Pick out and copy every line in the items below that contains the string "acciaccatura". Case counts.

(Extracted records)
........
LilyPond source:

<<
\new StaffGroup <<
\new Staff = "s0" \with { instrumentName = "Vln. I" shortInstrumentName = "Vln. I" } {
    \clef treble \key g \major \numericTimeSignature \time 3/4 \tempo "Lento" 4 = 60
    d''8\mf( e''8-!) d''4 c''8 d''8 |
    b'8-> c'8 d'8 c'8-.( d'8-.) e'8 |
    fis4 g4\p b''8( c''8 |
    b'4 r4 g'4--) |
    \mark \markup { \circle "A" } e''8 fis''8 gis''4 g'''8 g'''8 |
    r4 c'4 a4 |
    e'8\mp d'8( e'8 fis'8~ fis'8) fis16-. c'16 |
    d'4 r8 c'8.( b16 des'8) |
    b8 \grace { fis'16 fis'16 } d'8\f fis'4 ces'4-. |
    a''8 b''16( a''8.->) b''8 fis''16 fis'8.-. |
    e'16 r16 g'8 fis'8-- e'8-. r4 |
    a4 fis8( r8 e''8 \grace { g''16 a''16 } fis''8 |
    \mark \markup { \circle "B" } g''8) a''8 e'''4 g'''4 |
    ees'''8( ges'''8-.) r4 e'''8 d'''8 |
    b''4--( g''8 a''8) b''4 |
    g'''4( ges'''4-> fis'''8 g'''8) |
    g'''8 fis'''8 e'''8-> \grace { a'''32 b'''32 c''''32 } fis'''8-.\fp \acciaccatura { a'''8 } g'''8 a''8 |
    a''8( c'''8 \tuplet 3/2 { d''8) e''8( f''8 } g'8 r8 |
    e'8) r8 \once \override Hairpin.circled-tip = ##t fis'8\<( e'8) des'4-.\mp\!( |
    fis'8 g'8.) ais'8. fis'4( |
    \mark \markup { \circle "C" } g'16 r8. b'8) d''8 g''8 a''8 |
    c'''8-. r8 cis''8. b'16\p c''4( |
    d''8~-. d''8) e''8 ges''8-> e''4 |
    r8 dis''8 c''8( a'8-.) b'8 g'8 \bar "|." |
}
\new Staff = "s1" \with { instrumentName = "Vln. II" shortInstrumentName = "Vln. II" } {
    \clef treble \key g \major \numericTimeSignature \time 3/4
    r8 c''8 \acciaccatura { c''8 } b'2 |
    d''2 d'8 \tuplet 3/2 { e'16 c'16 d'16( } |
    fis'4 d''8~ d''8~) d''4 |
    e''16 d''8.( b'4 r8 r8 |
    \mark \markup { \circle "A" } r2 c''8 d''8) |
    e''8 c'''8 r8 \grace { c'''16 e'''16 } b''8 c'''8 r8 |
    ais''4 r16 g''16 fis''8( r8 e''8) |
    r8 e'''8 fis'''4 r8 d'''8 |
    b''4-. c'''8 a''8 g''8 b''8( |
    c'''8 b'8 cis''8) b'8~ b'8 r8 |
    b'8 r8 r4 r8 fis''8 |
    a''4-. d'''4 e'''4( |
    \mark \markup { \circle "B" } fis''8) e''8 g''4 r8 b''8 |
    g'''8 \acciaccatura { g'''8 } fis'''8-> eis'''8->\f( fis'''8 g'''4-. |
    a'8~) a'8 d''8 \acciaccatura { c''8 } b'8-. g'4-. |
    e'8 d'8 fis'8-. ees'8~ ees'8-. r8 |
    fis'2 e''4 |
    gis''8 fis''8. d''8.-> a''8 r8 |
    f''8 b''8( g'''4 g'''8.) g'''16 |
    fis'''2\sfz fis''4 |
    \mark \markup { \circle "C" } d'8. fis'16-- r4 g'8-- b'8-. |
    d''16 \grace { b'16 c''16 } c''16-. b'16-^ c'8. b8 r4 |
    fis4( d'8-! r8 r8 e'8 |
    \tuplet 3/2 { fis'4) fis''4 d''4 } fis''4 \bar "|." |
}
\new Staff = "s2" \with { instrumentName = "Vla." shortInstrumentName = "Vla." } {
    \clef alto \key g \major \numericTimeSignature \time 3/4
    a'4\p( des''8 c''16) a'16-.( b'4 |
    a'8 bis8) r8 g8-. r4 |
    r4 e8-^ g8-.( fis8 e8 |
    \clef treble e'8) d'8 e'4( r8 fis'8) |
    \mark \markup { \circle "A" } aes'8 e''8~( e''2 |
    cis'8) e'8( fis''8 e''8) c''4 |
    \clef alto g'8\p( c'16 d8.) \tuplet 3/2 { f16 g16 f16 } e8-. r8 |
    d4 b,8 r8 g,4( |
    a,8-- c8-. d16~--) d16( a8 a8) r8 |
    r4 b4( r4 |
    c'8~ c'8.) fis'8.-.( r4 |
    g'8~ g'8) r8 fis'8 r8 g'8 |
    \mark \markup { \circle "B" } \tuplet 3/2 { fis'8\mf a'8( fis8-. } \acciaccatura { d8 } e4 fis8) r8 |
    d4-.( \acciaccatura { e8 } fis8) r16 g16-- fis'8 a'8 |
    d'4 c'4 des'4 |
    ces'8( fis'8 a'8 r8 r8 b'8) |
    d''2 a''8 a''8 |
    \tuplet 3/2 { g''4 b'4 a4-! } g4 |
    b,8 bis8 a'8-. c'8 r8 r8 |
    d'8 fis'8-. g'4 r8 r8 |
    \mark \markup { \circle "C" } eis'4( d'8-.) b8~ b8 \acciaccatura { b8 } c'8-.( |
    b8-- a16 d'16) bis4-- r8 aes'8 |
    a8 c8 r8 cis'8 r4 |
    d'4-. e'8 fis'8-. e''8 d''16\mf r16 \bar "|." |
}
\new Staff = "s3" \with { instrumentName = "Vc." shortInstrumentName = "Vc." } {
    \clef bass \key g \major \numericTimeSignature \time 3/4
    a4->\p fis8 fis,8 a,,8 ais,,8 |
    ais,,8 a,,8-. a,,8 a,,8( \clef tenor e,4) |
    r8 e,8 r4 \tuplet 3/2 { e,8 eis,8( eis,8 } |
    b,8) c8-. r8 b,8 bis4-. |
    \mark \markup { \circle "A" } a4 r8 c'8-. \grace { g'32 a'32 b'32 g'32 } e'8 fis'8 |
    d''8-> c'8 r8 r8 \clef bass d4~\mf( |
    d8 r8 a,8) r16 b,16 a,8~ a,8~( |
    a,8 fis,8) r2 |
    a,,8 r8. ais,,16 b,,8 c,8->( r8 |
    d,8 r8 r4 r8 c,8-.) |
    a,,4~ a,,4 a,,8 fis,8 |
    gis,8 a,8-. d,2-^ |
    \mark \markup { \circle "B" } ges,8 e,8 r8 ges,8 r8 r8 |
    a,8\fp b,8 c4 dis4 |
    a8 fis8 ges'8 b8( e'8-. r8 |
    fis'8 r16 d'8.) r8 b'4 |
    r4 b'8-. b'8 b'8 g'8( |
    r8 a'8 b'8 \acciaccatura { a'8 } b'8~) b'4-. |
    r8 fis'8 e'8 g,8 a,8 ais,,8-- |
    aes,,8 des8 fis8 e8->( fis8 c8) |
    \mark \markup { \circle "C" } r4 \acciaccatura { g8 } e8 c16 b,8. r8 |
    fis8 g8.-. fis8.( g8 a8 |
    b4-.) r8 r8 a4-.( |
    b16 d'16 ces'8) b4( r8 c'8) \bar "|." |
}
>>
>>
........
## [TASK OUTPUT]
    g'''8 fis'''8 e'''8-> \grace { a'''32 b'''32 c''''32 } fis'''8-.\fp \acciaccatura { a'''8 } g'''8 a''8 |
    r8 c''8 \acciaccatura { c''8 } b'2 |
    g'''8 \acciaccatura { g'''8 } fis'''8-> eis'''8->\f( fis'''8 g'''4-. |
    a'8~) a'8 d''8 \acciaccatura { c''8 } b'8-. g'4-. |
    \mark \markup { \circle "B" } \tuplet 3/2 { fis'8\mf a'8( fis8-. } \acciaccatura { d8 } e4 fis8) r8 |
    d4-.( \acciaccatura { e8 } fis8) r16 g16-- fis'8 a'8 |
    \mark \markup { \circle "C" } eis'4( d'8-.) b8~ b8 \acciaccatura { b8 } c'8-.( |
    r8 a'8 b'8 \acciaccatura { a'8 } b'8~) b'4-. |
    \mark \markup { \circle "C" } r4 \acciaccatura { g8 } e8 c16 b,8. r8 |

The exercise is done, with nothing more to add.